--- Data in this exercise Enclosed Below ---

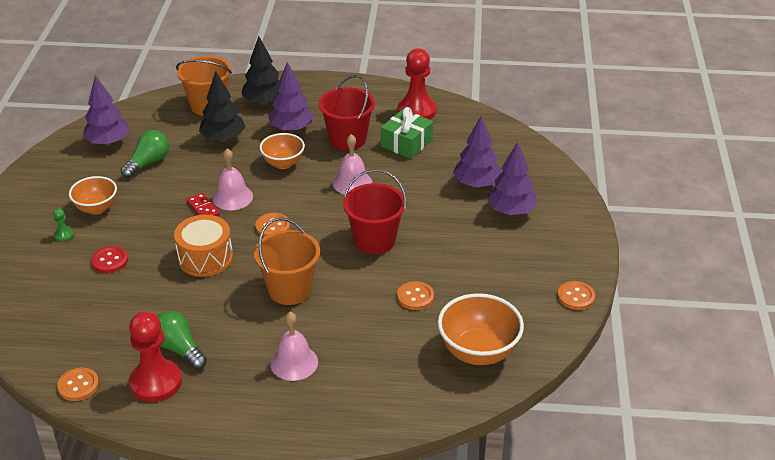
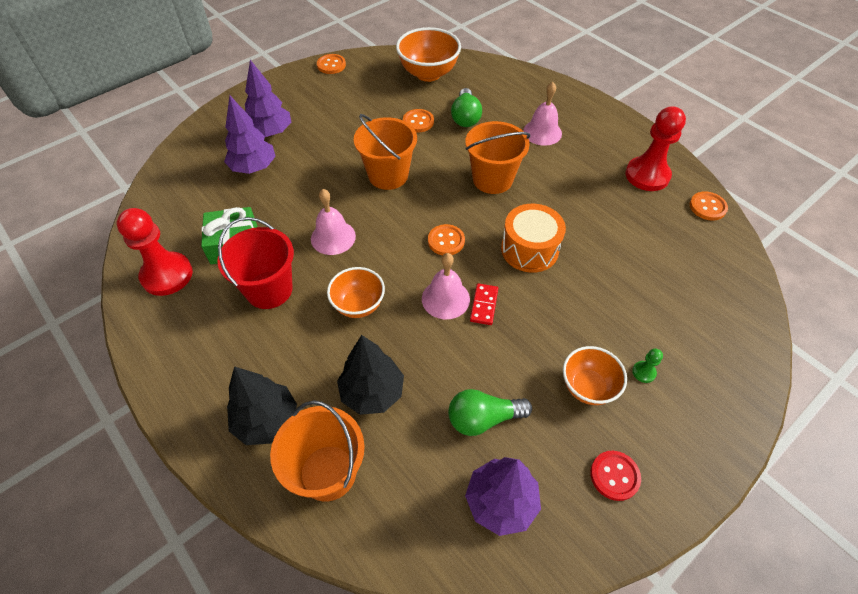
camera: 135 degrees left, 15 degrees up
(110, 261) = (616, 305): red button -> red button (614, 476)
(179, 349) = (613, 188): green light bulb -> green light bulb (465, 117)
(291, 129) = (295, 348): purple tree -> none
(374, 240) = (388, 175): red bucket -> orange bucket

--- End of Enclosed Data in this exercise ---

#### Exercise instructions:
Images aside, return each entry above precisely as it stands.

#### Exercise response:
camera: 135 degrees left, 15 degrees up
(110, 261) = (616, 305): red button -> red button (614, 476)
(179, 349) = (613, 188): green light bulb -> green light bulb (465, 117)
(291, 129) = (295, 348): purple tree -> none
(374, 240) = (388, 175): red bucket -> orange bucket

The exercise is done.